Items listed in a dataset
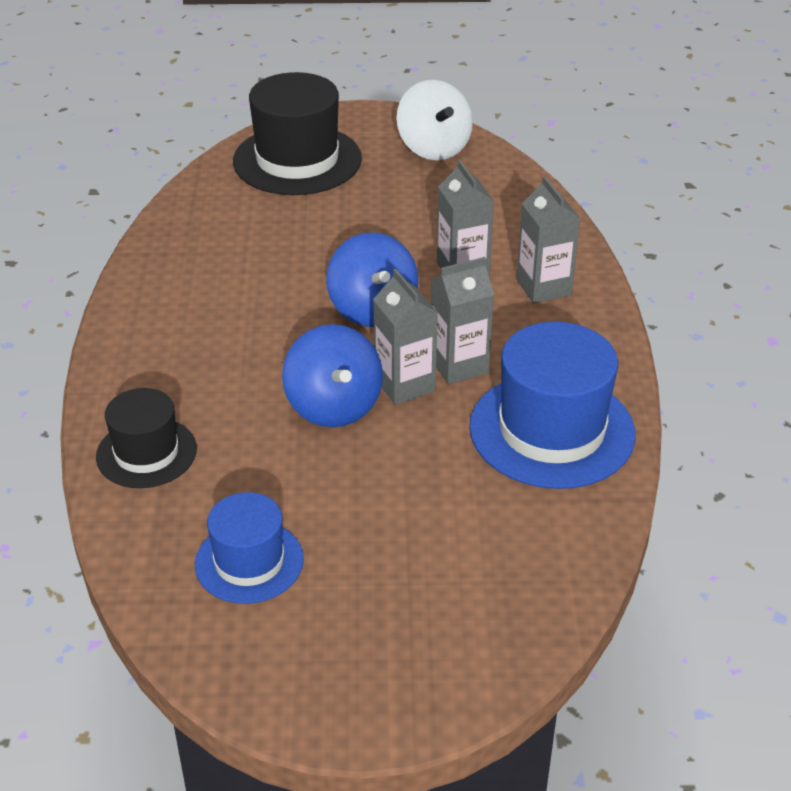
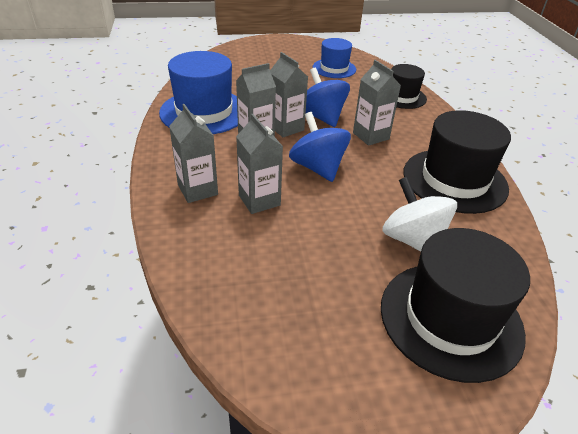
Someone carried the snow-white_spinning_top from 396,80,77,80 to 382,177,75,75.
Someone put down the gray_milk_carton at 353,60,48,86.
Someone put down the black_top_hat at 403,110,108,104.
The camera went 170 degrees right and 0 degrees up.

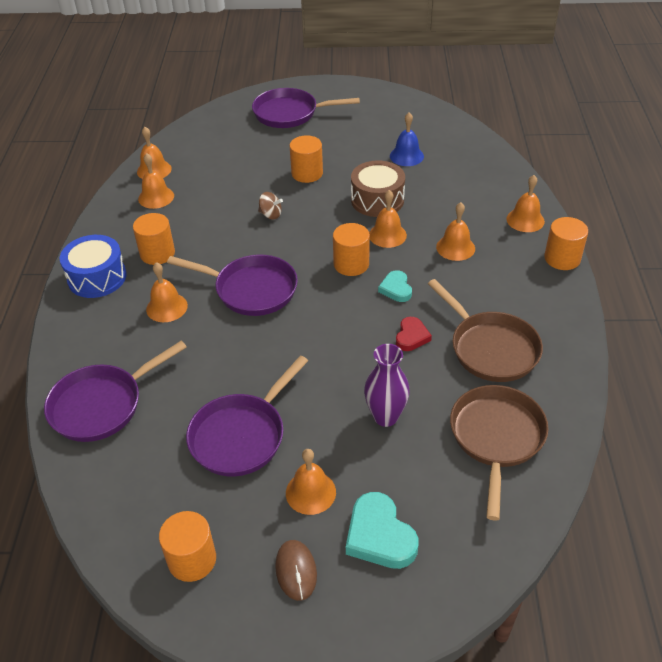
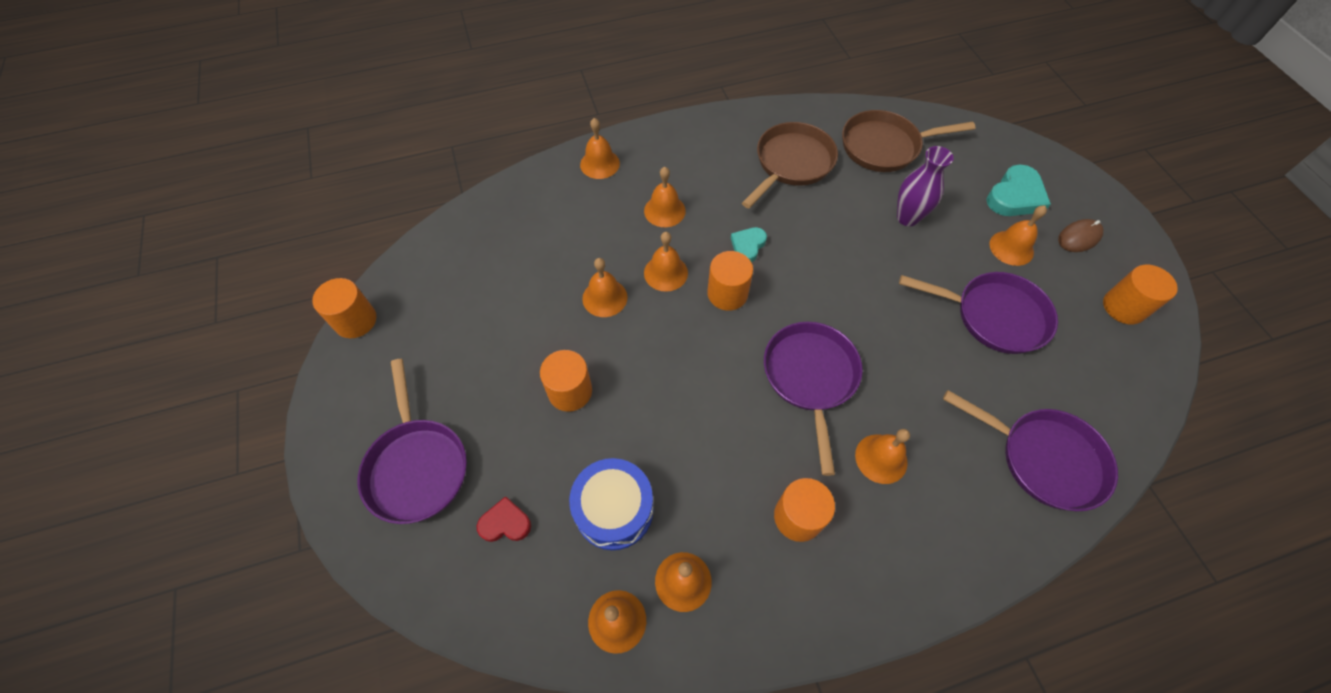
Someone carried the blue_snare_drum from 60,235,67,63 to 569,458,85,92.
Someone took away the russet_spinning_top at 258,192,25,28.
Someone swapped the russet_snare_drum at 351,160,54,57 for the bright_orange_hand_bell at 582,258,46,59.
Someone rotated the aqua_heart at 378,270,34,32 by 150 degrees clockwise.
Someone took away the blue_hand_bell at 390,112,34,54.
Someone carried the crimson_heart from 396,317,36,34 to 477,496,54,46.
Someone carried the bright_orange_cylinder_shape from 544,217,44,53 to 312,278,65,60.
The camera went 110 degrees left and 15 degrees up.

To do -> Reprint all the data above verbatim, excluding pictures.

Written solution ->
Someone carried the snow-white_spinning_top from 396,80,77,80 to 382,177,75,75.
Someone put down the gray_milk_carton at 353,60,48,86.
Someone put down the black_top_hat at 403,110,108,104.
The camera went 170 degrees right and 0 degrees up.

Someone carried the blue_snare_drum from 60,235,67,63 to 569,458,85,92.
Someone took away the russet_spinning_top at 258,192,25,28.
Someone swapped the russet_snare_drum at 351,160,54,57 for the bright_orange_hand_bell at 582,258,46,59.
Someone rotated the aqua_heart at 378,270,34,32 by 150 degrees clockwise.
Someone took away the blue_hand_bell at 390,112,34,54.
Someone carried the crimson_heart from 396,317,36,34 to 477,496,54,46.
Someone carried the bright_orange_cylinder_shape from 544,217,44,53 to 312,278,65,60.
The camera went 110 degrees left and 15 degrees up.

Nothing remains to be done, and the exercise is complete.